PROBLEM TO SOLVE ▸ How many lines of the records contain the string "clef"? Give only the number.

[Collected data entries]
★ ★ ★

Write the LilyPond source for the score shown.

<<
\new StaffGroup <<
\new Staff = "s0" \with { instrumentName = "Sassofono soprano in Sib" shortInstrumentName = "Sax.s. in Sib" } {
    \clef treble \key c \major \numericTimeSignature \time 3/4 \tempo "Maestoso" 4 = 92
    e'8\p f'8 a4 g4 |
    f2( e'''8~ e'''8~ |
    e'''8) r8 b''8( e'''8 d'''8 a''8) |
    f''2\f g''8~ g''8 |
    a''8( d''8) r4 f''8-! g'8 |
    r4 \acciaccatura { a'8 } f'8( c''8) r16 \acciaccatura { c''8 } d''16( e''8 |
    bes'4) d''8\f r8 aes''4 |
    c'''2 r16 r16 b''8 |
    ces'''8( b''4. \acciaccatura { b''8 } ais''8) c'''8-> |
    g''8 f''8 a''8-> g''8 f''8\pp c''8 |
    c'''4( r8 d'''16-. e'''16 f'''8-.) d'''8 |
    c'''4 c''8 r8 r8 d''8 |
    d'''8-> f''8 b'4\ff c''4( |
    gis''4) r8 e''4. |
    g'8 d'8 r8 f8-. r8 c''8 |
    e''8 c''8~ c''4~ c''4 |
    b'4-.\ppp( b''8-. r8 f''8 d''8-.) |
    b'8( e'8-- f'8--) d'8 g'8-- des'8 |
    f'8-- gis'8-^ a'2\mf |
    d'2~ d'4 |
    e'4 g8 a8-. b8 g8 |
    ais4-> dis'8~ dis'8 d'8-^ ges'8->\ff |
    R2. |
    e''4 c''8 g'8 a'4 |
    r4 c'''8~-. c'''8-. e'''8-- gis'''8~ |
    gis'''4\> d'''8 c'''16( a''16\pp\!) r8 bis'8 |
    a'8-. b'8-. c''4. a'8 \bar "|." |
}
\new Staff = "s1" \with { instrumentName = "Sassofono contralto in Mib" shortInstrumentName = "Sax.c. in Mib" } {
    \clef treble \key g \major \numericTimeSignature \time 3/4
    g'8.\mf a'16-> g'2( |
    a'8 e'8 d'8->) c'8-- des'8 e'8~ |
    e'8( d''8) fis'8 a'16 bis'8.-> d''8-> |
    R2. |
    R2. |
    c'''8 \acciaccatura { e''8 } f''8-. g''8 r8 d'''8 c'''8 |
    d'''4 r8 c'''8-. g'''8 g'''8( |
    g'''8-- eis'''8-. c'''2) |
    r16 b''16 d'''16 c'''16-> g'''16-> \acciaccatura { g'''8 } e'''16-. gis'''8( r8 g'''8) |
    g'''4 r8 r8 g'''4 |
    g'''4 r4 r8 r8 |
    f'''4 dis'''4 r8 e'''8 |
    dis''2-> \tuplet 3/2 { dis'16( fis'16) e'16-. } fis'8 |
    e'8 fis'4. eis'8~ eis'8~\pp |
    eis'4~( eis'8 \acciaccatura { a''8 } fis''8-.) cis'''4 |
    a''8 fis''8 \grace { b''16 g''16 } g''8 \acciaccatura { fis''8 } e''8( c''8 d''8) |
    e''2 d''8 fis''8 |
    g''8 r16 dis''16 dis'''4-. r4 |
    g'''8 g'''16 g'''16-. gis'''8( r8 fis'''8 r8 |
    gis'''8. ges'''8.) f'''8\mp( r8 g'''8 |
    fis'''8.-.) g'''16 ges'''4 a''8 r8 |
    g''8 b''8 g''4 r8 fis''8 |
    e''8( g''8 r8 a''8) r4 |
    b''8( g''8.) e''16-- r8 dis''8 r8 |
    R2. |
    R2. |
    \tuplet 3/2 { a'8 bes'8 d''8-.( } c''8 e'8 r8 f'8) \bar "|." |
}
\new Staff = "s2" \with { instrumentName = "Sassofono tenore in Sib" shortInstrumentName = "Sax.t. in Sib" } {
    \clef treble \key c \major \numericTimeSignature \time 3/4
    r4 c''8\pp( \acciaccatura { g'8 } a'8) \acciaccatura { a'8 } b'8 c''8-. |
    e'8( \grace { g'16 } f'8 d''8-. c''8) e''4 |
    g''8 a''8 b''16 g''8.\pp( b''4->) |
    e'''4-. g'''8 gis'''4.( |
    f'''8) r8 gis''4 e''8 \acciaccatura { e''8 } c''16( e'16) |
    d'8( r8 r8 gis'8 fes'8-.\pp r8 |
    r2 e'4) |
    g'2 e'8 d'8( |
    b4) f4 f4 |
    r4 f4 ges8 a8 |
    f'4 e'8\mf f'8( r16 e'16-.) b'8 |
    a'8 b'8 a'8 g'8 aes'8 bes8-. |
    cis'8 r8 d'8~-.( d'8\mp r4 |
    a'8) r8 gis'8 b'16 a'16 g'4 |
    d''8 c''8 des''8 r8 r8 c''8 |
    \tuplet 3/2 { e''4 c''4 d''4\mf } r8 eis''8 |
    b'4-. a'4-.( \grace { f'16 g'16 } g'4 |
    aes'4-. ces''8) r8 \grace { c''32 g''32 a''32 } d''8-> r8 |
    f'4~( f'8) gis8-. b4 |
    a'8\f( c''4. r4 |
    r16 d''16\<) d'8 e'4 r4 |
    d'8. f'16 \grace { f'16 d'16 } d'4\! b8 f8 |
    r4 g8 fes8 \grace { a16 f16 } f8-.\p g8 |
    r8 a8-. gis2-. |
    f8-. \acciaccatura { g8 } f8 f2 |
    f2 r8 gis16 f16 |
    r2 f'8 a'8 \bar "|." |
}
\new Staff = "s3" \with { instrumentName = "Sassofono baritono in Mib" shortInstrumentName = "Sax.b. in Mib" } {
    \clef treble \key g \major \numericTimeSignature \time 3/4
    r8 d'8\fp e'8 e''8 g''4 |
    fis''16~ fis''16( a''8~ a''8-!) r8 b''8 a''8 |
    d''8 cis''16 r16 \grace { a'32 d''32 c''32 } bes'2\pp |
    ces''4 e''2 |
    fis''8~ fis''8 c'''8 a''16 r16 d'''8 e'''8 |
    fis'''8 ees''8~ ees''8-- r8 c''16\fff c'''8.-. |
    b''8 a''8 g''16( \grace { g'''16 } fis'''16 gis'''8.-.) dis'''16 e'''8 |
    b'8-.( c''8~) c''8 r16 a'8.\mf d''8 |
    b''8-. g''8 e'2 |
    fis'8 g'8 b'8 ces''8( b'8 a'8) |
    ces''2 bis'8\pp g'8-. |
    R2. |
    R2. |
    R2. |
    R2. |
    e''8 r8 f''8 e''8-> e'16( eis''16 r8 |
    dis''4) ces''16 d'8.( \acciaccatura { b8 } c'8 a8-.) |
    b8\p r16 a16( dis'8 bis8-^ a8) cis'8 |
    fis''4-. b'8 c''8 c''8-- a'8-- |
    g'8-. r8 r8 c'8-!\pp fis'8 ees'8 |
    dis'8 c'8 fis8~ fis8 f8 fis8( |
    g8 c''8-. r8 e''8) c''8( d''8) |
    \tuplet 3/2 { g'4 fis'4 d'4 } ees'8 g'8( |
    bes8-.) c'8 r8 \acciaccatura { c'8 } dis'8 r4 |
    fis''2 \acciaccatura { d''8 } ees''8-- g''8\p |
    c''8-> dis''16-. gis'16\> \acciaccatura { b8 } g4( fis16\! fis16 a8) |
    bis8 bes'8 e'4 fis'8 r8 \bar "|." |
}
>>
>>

★ ★ ★

CORRECT RESPONSE ▸ 4